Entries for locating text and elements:
......

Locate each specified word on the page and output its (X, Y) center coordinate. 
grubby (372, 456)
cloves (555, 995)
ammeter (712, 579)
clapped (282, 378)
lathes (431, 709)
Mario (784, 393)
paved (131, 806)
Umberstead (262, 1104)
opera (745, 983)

......

→ WRITTEN PROBLEM: Render the entries above as a Markdown table with two columns, Row and Line. Put the row number in Row and the line itself in Line, and leave out any blank lines.

→ WRITTEN ANSWER:
| Row | Line |
|---|---|
| 1 | Locate each specified word on the page and output its (X, Y) center coordinate.  |
| 2 | grubby (372, 456) |
| 3 | cloves (555, 995) |
| 4 | ammeter (712, 579) |
| 5 | clapped (282, 378) |
| 6 | lathes (431, 709) |
| 7 | Mario (784, 393) |
| 8 | paved (131, 806) |
| 9 | Umberstead (262, 1104) |
| 10 | opera (745, 983) |